ACTION ITEM: Copy precisely the first line of the material below and every later line, stopping with the line that contains "orange plate D6".

MATERIAL FOR THIS TASK:
#####

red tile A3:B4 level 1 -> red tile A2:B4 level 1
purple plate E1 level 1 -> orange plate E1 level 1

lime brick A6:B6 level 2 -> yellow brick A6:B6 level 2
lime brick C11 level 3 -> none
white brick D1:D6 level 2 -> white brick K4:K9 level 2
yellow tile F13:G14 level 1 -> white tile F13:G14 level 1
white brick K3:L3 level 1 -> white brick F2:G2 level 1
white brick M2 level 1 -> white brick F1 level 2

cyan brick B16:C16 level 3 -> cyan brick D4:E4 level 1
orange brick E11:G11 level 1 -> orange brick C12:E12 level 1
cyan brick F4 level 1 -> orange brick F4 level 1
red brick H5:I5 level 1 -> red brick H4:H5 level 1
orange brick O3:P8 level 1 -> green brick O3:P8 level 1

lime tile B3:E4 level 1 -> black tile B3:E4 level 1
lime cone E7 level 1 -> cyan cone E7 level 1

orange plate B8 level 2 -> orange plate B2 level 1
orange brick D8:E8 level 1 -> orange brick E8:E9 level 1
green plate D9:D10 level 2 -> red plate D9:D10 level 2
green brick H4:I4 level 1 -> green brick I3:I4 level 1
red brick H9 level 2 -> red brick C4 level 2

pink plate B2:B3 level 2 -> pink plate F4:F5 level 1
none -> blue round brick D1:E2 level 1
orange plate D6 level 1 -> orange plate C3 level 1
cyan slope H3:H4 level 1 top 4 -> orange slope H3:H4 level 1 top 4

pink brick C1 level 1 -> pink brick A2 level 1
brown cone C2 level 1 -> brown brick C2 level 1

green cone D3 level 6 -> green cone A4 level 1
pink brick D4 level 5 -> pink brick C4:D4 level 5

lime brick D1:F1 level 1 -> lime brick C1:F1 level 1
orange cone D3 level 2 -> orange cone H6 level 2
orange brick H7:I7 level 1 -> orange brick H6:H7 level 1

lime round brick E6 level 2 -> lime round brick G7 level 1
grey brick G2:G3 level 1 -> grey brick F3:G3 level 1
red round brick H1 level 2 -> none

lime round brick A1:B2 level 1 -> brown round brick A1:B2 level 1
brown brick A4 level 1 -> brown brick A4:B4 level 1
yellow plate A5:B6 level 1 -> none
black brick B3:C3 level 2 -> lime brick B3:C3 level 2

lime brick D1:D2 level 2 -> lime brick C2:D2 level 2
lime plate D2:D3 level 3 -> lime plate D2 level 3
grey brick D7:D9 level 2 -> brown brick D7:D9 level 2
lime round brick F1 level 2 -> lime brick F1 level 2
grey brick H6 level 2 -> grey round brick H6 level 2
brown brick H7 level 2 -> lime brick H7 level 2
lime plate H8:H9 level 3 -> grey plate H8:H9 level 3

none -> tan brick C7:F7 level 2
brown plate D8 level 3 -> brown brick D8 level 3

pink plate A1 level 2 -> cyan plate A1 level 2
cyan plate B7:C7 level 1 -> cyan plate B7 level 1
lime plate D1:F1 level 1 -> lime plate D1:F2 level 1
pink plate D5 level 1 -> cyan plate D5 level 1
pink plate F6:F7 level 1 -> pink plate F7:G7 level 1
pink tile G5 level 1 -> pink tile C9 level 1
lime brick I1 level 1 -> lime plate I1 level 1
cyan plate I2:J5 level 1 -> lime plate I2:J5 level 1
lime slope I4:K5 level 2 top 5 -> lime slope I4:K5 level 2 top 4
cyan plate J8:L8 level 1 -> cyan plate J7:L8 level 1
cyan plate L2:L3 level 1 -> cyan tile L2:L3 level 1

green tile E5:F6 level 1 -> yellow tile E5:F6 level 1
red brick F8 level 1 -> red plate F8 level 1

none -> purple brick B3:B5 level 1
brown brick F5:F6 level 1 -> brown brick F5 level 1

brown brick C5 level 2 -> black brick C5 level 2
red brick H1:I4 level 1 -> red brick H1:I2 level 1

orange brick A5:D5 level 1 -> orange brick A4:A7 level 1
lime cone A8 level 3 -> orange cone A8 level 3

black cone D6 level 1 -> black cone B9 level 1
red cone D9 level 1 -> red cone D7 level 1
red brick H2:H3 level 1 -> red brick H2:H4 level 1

#####

TASK RESPONSE:
red tile A3:B4 level 1 -> red tile A2:B4 level 1
purple plate E1 level 1 -> orange plate E1 level 1

lime brick A6:B6 level 2 -> yellow brick A6:B6 level 2
lime brick C11 level 3 -> none
white brick D1:D6 level 2 -> white brick K4:K9 level 2
yellow tile F13:G14 level 1 -> white tile F13:G14 level 1
white brick K3:L3 level 1 -> white brick F2:G2 level 1
white brick M2 level 1 -> white brick F1 level 2

cyan brick B16:C16 level 3 -> cyan brick D4:E4 level 1
orange brick E11:G11 level 1 -> orange brick C12:E12 level 1
cyan brick F4 level 1 -> orange brick F4 level 1
red brick H5:I5 level 1 -> red brick H4:H5 level 1
orange brick O3:P8 level 1 -> green brick O3:P8 level 1

lime tile B3:E4 level 1 -> black tile B3:E4 level 1
lime cone E7 level 1 -> cyan cone E7 level 1

orange plate B8 level 2 -> orange plate B2 level 1
orange brick D8:E8 level 1 -> orange brick E8:E9 level 1
green plate D9:D10 level 2 -> red plate D9:D10 level 2
green brick H4:I4 level 1 -> green brick I3:I4 level 1
red brick H9 level 2 -> red brick C4 level 2

pink plate B2:B3 level 2 -> pink plate F4:F5 level 1
none -> blue round brick D1:E2 level 1
orange plate D6 level 1 -> orange plate C3 level 1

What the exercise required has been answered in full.